*REQUIRED WORK*. With the pictures excluded, reproduce all of the data exactly.

*DATASET EXCERPT*.
● ● ● ●

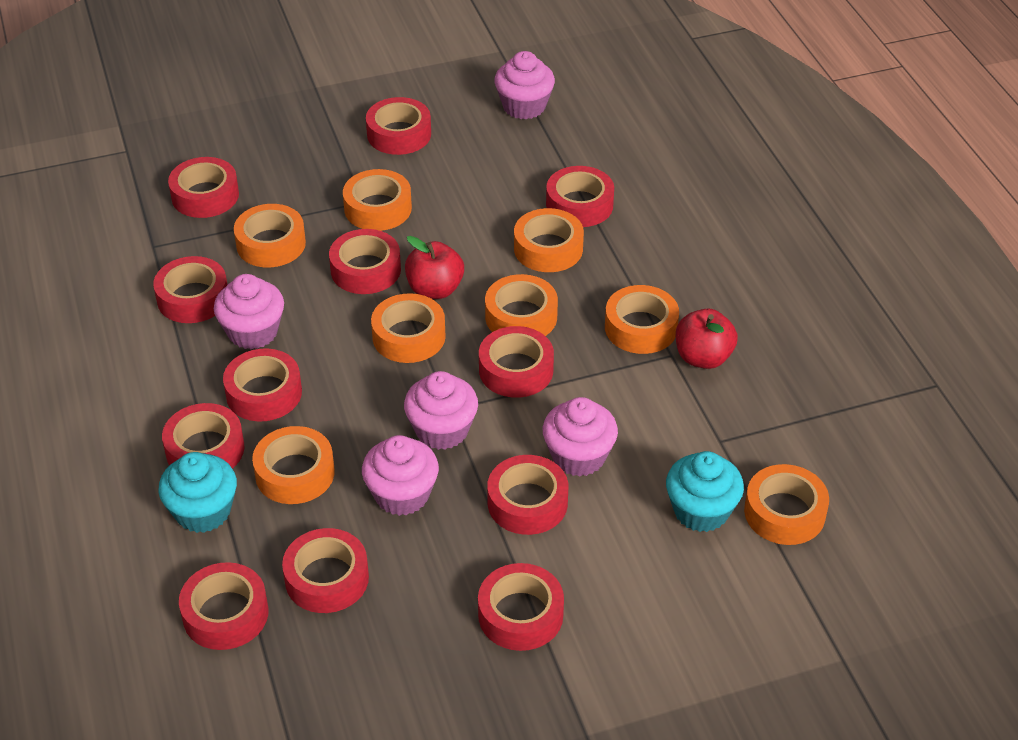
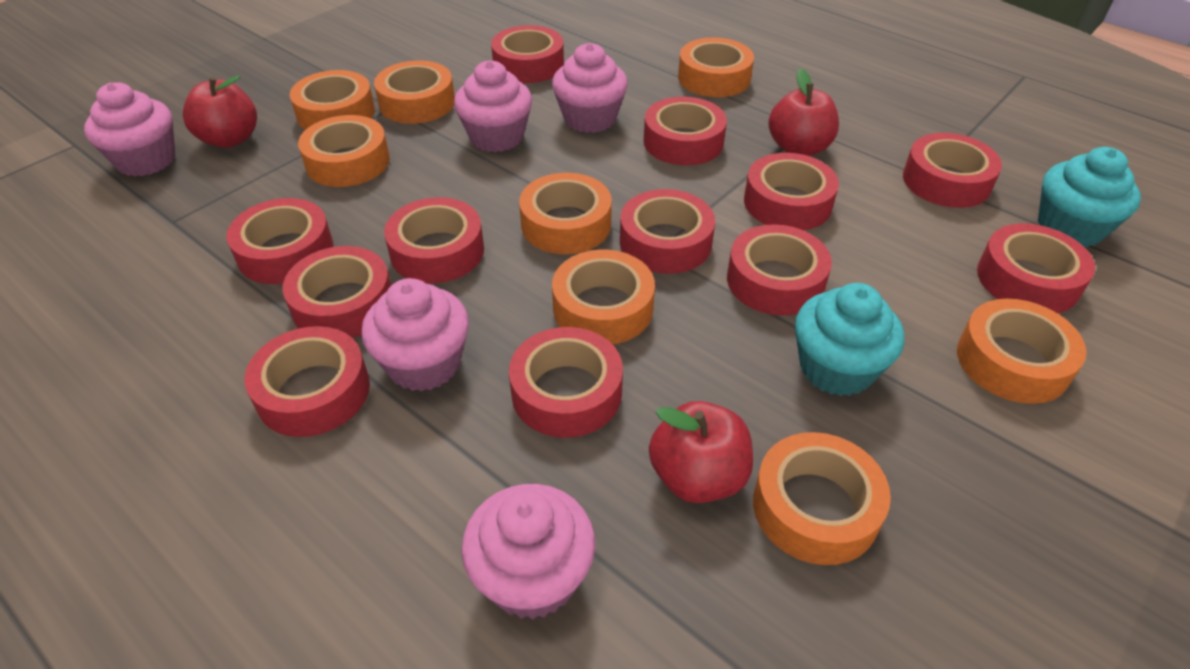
red apple: 2 -> 3

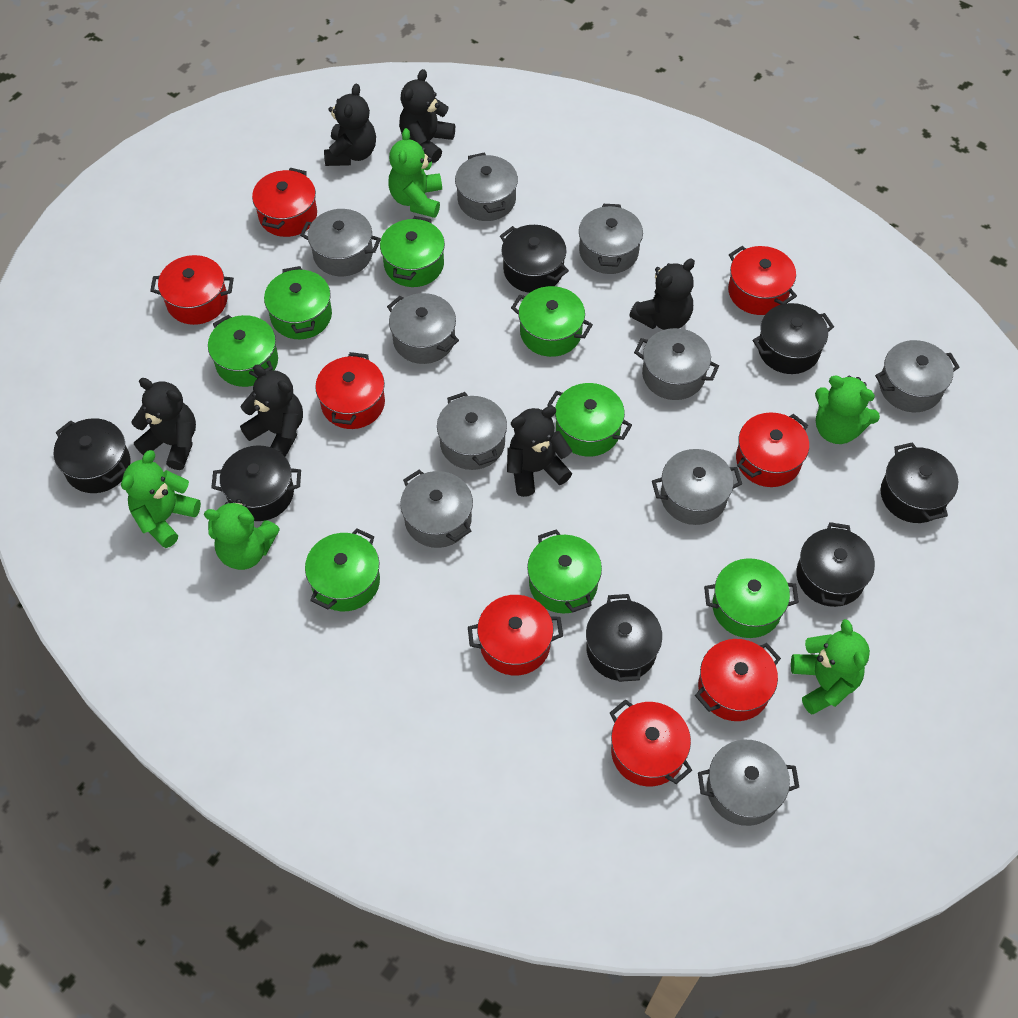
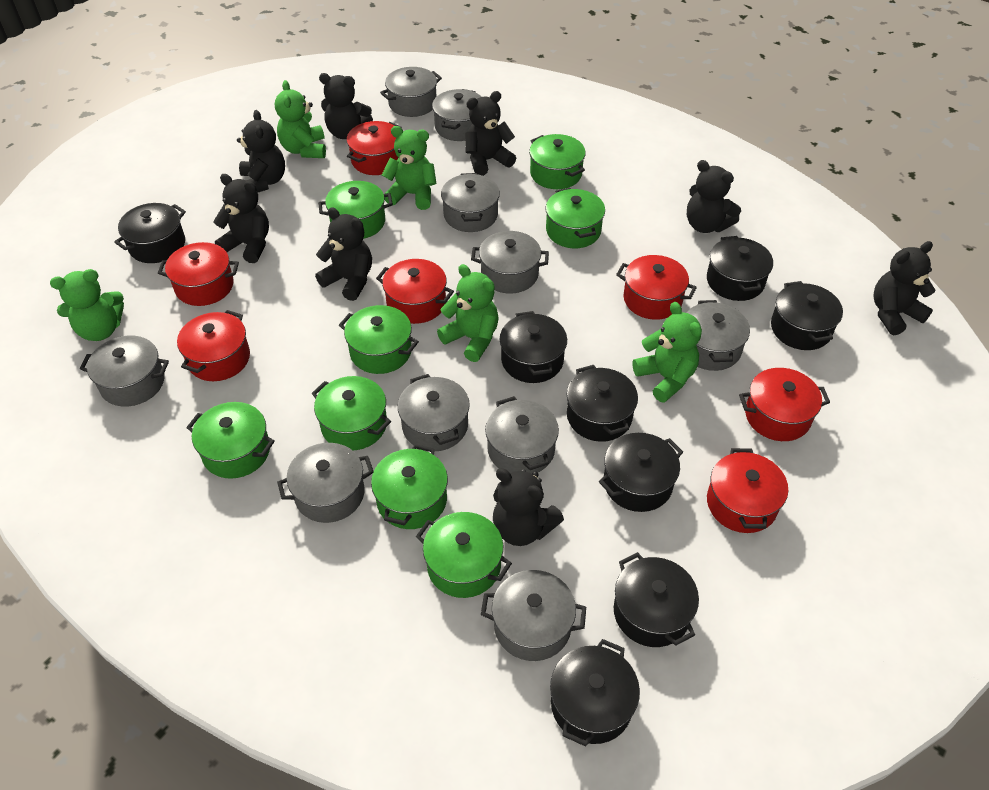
black pot: 7 -> 8
black teddy bear: 6 -> 8
red pot: 8 -> 7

● ● ● ●

*OUTPUT BELOW*.
red apple: 2 -> 3

black pot: 7 -> 8
black teddy bear: 6 -> 8
red pot: 8 -> 7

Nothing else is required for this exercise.